• Your instructions: Within the material below, locate the line with "AUDIO pin BUSY: B3 -> B10" and the line with "LCD3 pin SCL: B0 -> B6", then return those two lines and all lines between them, exactly as written.

• Entries shown:

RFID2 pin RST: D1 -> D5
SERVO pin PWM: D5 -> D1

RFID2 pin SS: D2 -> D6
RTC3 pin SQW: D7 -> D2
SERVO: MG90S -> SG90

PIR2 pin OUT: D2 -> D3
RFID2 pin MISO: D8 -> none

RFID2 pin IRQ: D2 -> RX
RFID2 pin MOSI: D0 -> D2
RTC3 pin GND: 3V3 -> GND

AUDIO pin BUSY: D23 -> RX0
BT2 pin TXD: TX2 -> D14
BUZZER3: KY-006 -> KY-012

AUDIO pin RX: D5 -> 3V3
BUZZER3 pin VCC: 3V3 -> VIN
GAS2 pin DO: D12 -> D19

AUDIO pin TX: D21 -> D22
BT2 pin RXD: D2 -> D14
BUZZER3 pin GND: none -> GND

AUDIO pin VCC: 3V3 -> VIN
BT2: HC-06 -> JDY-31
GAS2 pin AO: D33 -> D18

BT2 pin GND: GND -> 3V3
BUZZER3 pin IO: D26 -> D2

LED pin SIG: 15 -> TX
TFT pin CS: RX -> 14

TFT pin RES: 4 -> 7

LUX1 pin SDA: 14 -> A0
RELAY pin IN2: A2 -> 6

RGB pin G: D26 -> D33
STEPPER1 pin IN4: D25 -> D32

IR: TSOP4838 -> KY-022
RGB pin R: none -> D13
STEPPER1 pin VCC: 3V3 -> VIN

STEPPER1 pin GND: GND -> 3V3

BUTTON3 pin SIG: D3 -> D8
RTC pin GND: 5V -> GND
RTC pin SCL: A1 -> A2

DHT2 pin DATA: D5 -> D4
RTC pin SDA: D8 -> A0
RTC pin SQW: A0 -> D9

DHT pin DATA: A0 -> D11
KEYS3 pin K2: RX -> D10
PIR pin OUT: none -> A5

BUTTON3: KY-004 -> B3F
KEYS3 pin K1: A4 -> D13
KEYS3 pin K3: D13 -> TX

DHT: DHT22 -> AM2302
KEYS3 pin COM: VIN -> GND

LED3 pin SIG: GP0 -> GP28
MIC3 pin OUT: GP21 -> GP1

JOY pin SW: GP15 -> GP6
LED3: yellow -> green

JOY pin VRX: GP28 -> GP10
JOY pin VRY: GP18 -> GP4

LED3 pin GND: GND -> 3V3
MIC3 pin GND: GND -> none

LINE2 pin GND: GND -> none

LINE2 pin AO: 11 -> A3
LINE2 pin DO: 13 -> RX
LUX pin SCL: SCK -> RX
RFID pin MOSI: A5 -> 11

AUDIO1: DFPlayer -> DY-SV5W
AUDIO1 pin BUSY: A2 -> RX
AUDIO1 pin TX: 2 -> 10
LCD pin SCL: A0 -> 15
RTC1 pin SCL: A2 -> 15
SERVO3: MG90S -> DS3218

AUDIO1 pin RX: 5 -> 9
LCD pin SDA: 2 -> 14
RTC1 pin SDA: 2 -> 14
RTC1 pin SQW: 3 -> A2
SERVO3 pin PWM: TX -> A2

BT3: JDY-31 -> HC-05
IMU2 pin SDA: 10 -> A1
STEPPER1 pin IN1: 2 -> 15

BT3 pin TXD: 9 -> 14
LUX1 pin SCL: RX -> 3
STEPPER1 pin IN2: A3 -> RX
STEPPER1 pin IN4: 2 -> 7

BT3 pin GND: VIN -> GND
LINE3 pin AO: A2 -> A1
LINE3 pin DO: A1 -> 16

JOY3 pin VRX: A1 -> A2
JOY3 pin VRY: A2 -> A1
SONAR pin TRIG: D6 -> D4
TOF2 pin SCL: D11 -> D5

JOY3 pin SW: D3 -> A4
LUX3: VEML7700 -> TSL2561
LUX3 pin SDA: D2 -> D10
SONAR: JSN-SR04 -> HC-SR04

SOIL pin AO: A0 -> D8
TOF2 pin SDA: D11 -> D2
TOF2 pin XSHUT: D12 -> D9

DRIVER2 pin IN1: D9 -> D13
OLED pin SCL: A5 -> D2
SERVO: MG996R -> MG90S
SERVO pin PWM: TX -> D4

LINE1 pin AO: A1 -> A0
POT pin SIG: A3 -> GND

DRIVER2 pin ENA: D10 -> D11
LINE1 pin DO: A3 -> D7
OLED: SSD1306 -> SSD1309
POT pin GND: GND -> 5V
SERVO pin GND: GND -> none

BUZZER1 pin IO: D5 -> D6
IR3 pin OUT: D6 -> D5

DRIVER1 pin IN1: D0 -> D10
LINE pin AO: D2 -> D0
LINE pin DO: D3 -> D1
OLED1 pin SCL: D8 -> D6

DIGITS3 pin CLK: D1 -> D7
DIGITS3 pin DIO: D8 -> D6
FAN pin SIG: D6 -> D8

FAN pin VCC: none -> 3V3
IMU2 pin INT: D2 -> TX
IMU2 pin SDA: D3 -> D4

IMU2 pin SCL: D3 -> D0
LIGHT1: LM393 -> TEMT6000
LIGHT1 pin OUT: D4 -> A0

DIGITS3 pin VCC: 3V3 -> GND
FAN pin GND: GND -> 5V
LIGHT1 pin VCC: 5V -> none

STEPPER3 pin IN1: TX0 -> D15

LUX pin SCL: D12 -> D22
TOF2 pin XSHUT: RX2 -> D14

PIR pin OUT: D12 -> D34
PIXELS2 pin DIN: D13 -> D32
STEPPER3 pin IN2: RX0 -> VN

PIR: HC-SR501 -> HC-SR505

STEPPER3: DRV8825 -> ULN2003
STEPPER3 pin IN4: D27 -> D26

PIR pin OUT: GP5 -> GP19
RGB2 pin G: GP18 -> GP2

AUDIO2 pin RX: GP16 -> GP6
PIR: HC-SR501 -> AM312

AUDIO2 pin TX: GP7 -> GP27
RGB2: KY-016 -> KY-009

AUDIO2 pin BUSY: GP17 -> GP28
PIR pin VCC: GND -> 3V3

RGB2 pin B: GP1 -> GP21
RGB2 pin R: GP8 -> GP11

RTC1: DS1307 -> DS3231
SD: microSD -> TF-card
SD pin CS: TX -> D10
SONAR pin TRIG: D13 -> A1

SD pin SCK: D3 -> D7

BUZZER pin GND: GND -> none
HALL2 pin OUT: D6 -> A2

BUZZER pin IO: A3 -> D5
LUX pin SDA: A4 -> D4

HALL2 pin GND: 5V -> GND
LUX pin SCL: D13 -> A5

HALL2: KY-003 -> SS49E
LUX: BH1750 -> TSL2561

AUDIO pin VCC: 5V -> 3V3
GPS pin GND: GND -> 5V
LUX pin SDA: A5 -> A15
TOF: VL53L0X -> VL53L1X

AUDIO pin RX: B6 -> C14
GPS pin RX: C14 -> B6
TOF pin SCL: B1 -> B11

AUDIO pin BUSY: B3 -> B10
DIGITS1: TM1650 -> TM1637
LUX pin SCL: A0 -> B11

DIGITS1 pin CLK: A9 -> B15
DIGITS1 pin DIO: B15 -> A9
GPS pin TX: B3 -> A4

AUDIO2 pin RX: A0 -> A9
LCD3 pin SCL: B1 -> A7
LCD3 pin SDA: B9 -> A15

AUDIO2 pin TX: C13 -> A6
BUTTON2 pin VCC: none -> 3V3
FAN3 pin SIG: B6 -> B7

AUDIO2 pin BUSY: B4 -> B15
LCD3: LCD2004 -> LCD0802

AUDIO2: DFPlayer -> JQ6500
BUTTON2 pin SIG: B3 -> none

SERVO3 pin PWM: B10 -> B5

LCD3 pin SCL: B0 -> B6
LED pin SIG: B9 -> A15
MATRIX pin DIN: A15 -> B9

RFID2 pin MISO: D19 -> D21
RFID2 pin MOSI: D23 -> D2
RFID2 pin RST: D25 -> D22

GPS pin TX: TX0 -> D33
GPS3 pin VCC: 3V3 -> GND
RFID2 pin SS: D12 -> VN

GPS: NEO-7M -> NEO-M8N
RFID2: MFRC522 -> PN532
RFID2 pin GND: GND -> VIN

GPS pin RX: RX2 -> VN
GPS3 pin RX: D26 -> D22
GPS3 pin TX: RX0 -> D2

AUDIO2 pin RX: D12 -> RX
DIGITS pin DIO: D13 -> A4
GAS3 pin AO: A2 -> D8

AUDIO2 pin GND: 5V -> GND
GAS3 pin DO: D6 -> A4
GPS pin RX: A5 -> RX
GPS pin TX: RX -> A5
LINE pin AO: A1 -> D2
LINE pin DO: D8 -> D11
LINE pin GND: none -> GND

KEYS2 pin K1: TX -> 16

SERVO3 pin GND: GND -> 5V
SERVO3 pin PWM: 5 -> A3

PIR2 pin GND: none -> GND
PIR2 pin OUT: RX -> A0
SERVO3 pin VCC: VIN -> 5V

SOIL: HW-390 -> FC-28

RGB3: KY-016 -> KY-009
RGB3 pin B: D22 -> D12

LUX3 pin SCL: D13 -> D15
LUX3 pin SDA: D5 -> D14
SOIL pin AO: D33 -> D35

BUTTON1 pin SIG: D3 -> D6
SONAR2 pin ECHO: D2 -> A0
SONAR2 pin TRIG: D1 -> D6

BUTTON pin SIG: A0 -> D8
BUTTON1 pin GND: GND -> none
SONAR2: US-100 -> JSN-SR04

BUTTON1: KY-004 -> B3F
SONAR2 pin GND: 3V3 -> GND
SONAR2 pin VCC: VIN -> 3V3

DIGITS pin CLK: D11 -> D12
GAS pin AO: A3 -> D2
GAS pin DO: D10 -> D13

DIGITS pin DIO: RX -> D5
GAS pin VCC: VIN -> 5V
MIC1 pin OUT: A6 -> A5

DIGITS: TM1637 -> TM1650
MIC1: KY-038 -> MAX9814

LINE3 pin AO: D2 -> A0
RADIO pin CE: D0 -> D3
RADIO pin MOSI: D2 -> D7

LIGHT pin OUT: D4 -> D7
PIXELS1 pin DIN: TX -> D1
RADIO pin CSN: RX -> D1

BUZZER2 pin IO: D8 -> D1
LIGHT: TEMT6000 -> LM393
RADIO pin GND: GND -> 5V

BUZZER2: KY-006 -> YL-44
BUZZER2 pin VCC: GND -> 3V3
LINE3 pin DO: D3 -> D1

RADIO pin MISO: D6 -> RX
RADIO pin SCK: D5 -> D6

• Output for this task:
AUDIO pin BUSY: B3 -> B10
DIGITS1: TM1650 -> TM1637
LUX pin SCL: A0 -> B11

DIGITS1 pin CLK: A9 -> B15
DIGITS1 pin DIO: B15 -> A9
GPS pin TX: B3 -> A4

AUDIO2 pin RX: A0 -> A9
LCD3 pin SCL: B1 -> A7
LCD3 pin SDA: B9 -> A15

AUDIO2 pin TX: C13 -> A6
BUTTON2 pin VCC: none -> 3V3
FAN3 pin SIG: B6 -> B7

AUDIO2 pin BUSY: B4 -> B15
LCD3: LCD2004 -> LCD0802

AUDIO2: DFPlayer -> JQ6500
BUTTON2 pin SIG: B3 -> none

SERVO3 pin PWM: B10 -> B5

LCD3 pin SCL: B0 -> B6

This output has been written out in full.